PROBLEM: The listing is to be returned word for word, without its images.
──────────────────────────────
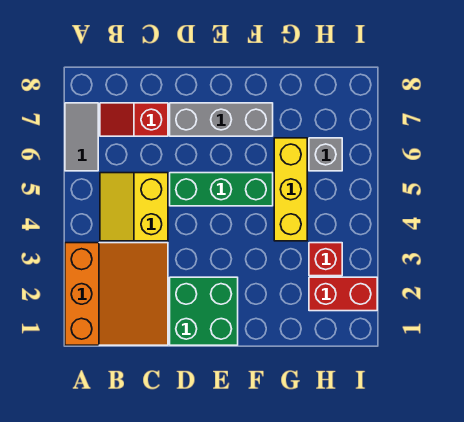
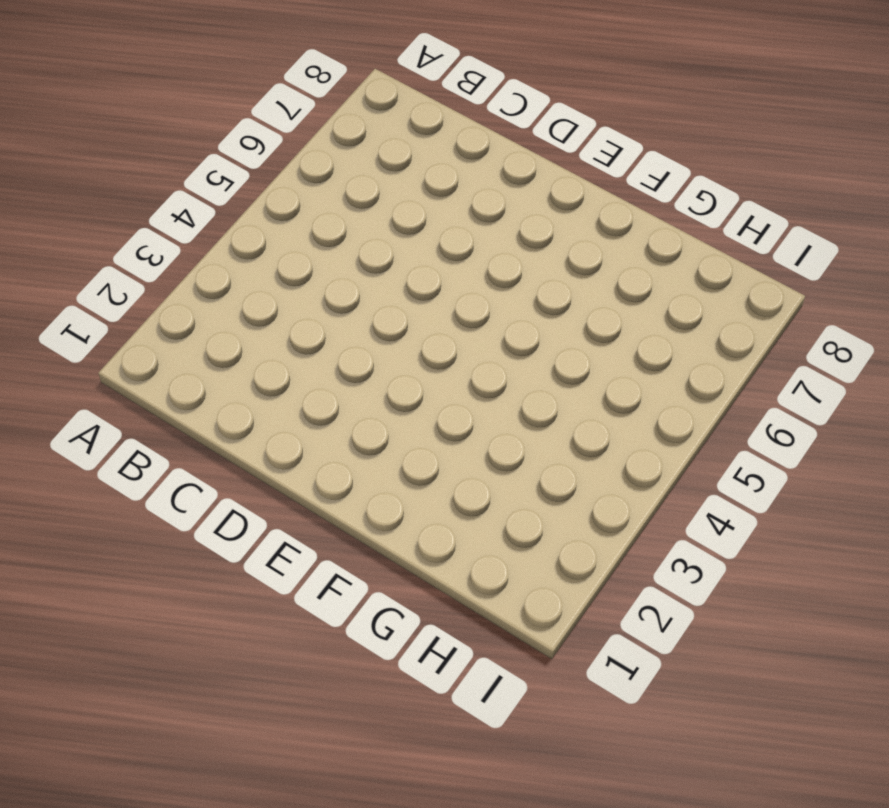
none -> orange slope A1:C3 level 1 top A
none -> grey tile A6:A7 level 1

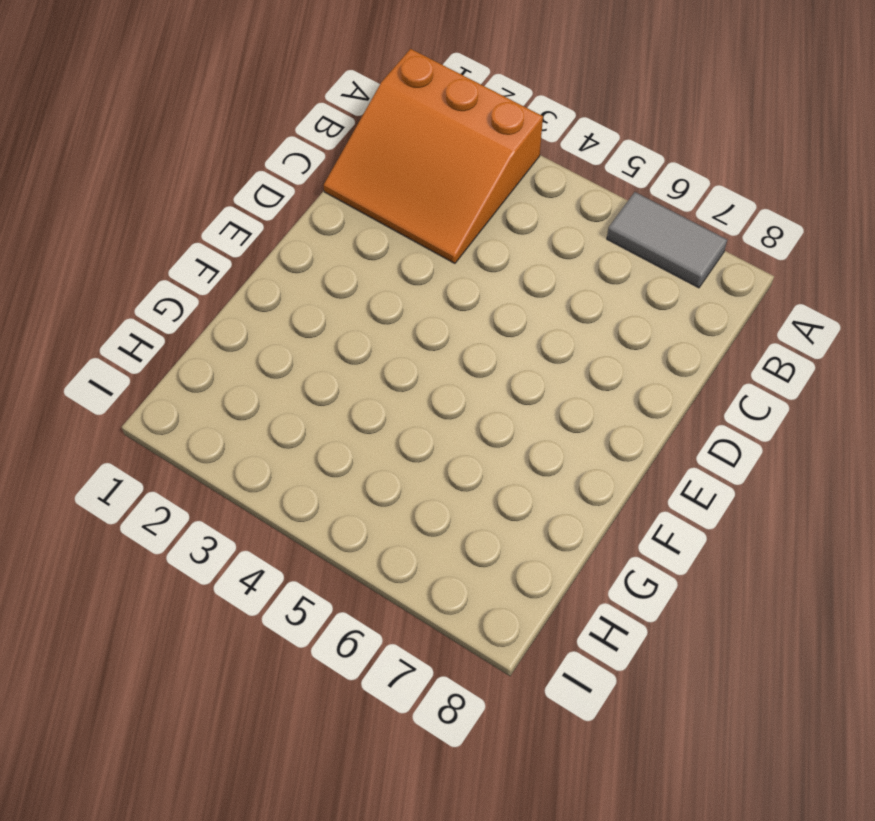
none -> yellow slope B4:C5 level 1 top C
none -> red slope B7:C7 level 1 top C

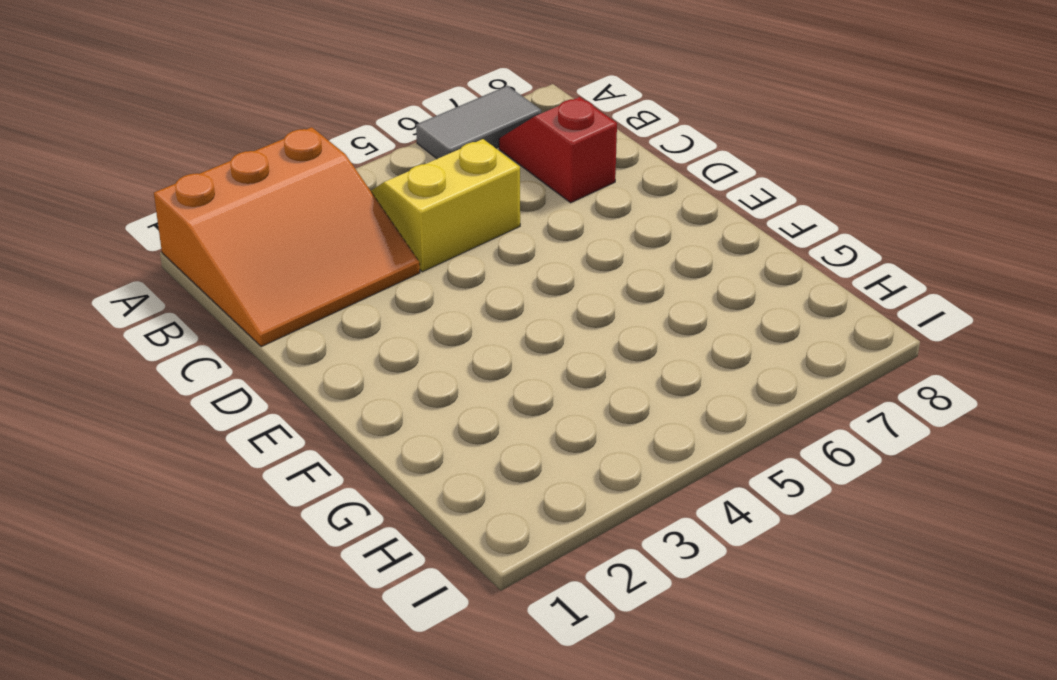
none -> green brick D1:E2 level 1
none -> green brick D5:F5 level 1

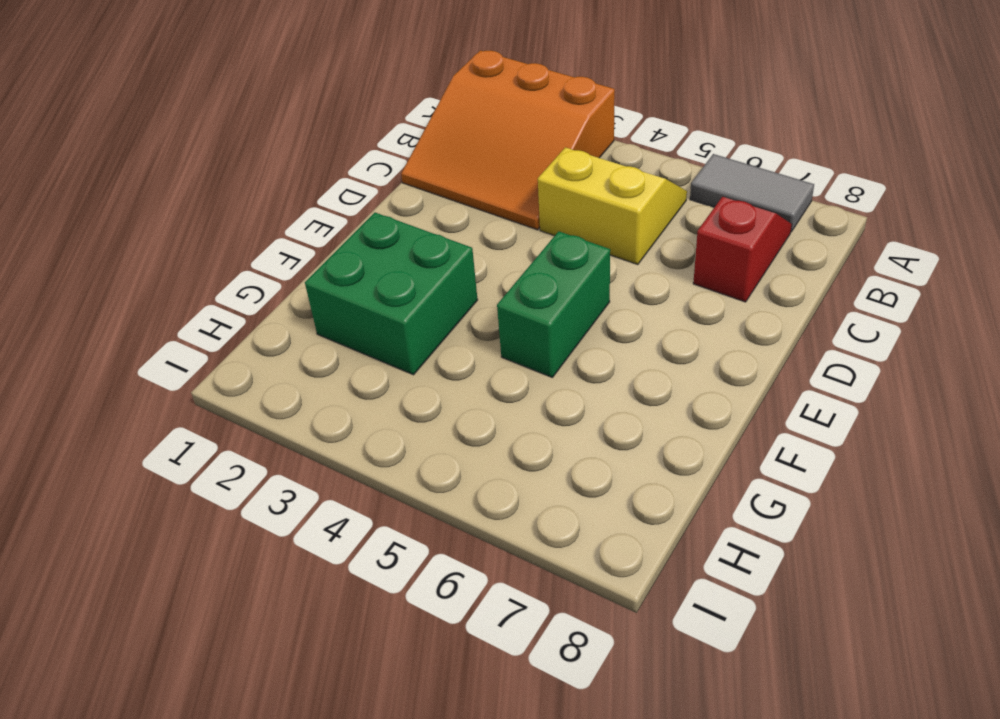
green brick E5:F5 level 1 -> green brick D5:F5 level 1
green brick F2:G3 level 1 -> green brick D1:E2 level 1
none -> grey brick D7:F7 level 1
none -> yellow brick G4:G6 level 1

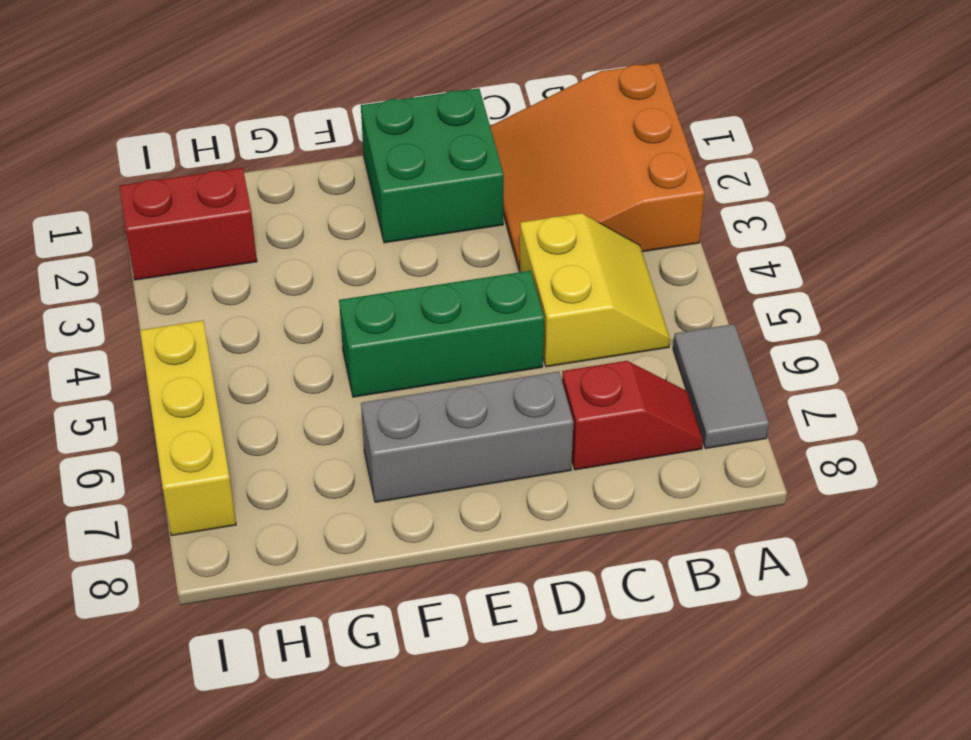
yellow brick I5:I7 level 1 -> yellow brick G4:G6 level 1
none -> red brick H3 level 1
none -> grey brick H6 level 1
──────────────────────────────
TASK RESPONSE:
none -> orange slope A1:C3 level 1 top A
none -> grey tile A6:A7 level 1

none -> yellow slope B4:C5 level 1 top C
none -> red slope B7:C7 level 1 top C

none -> green brick D1:E2 level 1
none -> green brick D5:F5 level 1

green brick E5:F5 level 1 -> green brick D5:F5 level 1
green brick F2:G3 level 1 -> green brick D1:E2 level 1
none -> grey brick D7:F7 level 1
none -> yellow brick G4:G6 level 1

yellow brick I5:I7 level 1 -> yellow brick G4:G6 level 1
none -> red brick H3 level 1
none -> grey brick H6 level 1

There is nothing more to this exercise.